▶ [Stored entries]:
▶

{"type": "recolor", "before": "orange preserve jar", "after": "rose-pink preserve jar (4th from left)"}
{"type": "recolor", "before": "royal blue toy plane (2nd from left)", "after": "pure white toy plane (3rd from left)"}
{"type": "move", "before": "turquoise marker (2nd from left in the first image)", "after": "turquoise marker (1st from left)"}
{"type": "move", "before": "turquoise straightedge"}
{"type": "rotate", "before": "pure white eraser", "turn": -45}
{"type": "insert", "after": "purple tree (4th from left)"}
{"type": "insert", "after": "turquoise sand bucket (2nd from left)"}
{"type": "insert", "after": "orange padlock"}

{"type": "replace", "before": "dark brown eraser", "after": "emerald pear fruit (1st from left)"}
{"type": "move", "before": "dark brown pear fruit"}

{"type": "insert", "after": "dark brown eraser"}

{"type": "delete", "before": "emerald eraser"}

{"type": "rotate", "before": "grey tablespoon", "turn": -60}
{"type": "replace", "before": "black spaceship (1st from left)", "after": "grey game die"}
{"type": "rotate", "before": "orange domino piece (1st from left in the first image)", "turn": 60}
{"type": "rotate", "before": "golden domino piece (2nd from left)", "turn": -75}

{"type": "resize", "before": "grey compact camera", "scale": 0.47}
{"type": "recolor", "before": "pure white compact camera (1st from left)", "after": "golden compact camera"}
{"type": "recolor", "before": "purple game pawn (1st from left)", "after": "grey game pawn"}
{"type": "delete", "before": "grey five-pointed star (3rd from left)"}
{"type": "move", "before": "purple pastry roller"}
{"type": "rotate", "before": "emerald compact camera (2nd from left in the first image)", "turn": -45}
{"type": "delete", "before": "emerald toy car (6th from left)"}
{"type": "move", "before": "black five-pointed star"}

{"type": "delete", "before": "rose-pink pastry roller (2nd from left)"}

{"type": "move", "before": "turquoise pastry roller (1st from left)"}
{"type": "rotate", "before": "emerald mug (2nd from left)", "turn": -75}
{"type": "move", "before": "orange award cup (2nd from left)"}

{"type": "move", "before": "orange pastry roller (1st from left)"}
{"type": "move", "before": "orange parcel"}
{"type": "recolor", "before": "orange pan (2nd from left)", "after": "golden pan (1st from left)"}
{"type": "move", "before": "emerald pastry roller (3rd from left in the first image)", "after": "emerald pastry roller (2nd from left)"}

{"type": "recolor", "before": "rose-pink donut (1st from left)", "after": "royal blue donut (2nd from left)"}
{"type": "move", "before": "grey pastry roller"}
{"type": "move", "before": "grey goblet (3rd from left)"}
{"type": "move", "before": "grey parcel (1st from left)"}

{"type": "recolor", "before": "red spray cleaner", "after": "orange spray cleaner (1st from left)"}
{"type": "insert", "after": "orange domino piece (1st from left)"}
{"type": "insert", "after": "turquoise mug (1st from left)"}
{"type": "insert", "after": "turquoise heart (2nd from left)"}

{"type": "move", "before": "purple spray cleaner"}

◀

▶ [What is being asked]: Full transcription, please: every entry, exactly as written.

▶ [Solution to this task]:
{"type": "recolor", "before": "orange preserve jar", "after": "rose-pink preserve jar (4th from left)"}
{"type": "recolor", "before": "royal blue toy plane (2nd from left)", "after": "pure white toy plane (3rd from left)"}
{"type": "move", "before": "turquoise marker (2nd from left in the first image)", "after": "turquoise marker (1st from left)"}
{"type": "move", "before": "turquoise straightedge"}
{"type": "rotate", "before": "pure white eraser", "turn": -45}
{"type": "insert", "after": "purple tree (4th from left)"}
{"type": "insert", "after": "turquoise sand bucket (2nd from left)"}
{"type": "insert", "after": "orange padlock"}

{"type": "replace", "before": "dark brown eraser", "after": "emerald pear fruit (1st from left)"}
{"type": "move", "before": "dark brown pear fruit"}

{"type": "insert", "after": "dark brown eraser"}

{"type": "delete", "before": "emerald eraser"}

{"type": "rotate", "before": "grey tablespoon", "turn": -60}
{"type": "replace", "before": "black spaceship (1st from left)", "after": "grey game die"}
{"type": "rotate", "before": "orange domino piece (1st from left in the first image)", "turn": 60}
{"type": "rotate", "before": "golden domino piece (2nd from left)", "turn": -75}

{"type": "resize", "before": "grey compact camera", "scale": 0.47}
{"type": "recolor", "before": "pure white compact camera (1st from left)", "after": "golden compact camera"}
{"type": "recolor", "before": "purple game pawn (1st from left)", "after": "grey game pawn"}
{"type": "delete", "before": "grey five-pointed star (3rd from left)"}
{"type": "move", "before": "purple pastry roller"}
{"type": "rotate", "before": "emerald compact camera (2nd from left in the first image)", "turn": -45}
{"type": "delete", "before": "emerald toy car (6th from left)"}
{"type": "move", "before": "black five-pointed star"}

{"type": "delete", "before": "rose-pink pastry roller (2nd from left)"}

{"type": "move", "before": "turquoise pastry roller (1st from left)"}
{"type": "rotate", "before": "emerald mug (2nd from left)", "turn": -75}
{"type": "move", "before": "orange award cup (2nd from left)"}

{"type": "move", "before": "orange pastry roller (1st from left)"}
{"type": "move", "before": "orange parcel"}
{"type": "recolor", "before": "orange pan (2nd from left)", "after": "golden pan (1st from left)"}
{"type": "move", "before": "emerald pastry roller (3rd from left in the first image)", "after": "emerald pastry roller (2nd from left)"}

{"type": "recolor", "before": "rose-pink donut (1st from left)", "after": "royal blue donut (2nd from left)"}
{"type": "move", "before": "grey pastry roller"}
{"type": "move", "before": "grey goblet (3rd from left)"}
{"type": "move", "before": "grey parcel (1st from left)"}

{"type": "recolor", "before": "red spray cleaner", "after": "orange spray cleaner (1st from left)"}
{"type": "insert", "after": "orange domino piece (1st from left)"}
{"type": "insert", "after": "turquoise mug (1st from left)"}
{"type": "insert", "after": "turquoise heart (2nd from left)"}

{"type": "move", "before": "purple spray cleaner"}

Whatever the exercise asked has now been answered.